## [TASK PROMPT]
Which of the lines in the listing that follows hold "diode"? Pull each one out.

EXERCISE INPUT section start

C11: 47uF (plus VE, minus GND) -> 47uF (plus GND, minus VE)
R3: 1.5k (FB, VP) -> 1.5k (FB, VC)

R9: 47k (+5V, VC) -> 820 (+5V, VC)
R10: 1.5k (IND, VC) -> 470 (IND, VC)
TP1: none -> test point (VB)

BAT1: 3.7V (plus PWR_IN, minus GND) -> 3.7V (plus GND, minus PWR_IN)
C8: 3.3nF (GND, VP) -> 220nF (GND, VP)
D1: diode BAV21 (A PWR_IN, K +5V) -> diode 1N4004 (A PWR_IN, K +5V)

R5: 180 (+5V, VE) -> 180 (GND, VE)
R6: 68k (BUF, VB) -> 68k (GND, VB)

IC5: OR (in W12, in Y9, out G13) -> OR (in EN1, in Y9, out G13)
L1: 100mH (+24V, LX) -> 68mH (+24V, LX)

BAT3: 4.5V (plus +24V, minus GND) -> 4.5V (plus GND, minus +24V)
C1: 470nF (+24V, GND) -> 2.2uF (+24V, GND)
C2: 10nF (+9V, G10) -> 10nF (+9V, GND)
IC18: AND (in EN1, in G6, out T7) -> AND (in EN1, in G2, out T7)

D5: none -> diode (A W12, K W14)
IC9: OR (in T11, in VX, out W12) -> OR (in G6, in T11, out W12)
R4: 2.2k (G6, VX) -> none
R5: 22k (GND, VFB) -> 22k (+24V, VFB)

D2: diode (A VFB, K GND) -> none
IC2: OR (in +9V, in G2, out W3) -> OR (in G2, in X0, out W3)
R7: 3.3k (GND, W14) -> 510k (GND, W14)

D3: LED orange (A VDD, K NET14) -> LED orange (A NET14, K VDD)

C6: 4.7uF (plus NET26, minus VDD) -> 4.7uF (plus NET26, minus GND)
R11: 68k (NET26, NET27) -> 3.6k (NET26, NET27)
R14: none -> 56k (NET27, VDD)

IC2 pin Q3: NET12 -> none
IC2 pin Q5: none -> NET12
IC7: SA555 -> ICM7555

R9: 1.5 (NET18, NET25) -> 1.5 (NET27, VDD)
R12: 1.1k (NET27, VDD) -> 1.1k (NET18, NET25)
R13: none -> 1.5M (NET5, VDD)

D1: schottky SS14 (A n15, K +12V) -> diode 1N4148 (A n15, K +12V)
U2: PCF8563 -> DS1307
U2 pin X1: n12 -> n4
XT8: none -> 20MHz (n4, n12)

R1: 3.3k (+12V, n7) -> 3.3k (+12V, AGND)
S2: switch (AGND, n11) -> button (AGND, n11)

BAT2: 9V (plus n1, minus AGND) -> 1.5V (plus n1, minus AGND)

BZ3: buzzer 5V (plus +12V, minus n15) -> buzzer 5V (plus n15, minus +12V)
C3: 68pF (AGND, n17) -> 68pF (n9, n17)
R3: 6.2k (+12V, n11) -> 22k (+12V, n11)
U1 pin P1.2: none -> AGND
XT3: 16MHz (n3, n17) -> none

EXERCISE INPUT section end

## [EXPECTED OUTPUT]
D1: diode BAV21 (A PWR_IN, K +5V) -> diode 1N4004 (A PWR_IN, K +5V)
D5: none -> diode (A W12, K W14)
D2: diode (A VFB, K GND) -> none
D1: schottky SS14 (A n15, K +12V) -> diode 1N4148 (A n15, K +12V)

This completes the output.